> [PROBLEM TO SOLVE] Would you please repeat the lines in the listing below from the one containing "green calculator: 1 -> 4" through the final one, exactly as they appear?

> [DATASET EXCERPTS]
=== Begin Enclosure ===

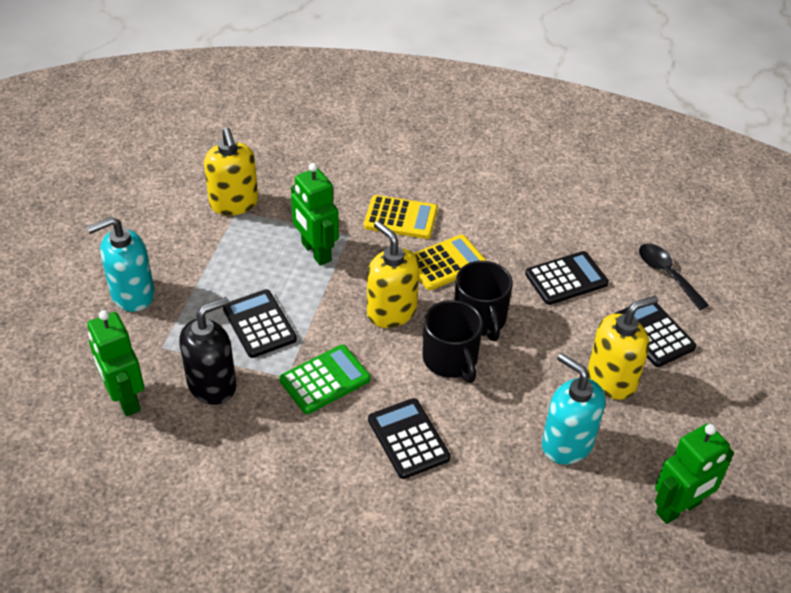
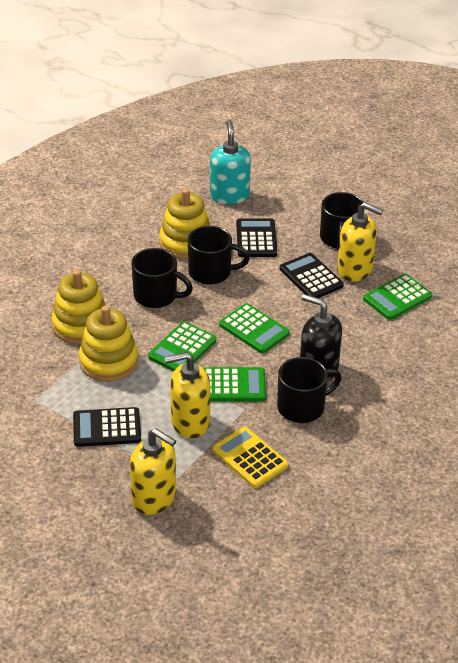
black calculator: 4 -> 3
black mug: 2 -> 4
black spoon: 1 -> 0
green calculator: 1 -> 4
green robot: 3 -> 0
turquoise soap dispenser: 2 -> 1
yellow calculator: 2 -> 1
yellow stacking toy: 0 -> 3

=== End Enclosure ===

> [WORKED SOLUTION]
green calculator: 1 -> 4
green robot: 3 -> 0
turquoise soap dispenser: 2 -> 1
yellow calculator: 2 -> 1
yellow stacking toy: 0 -> 3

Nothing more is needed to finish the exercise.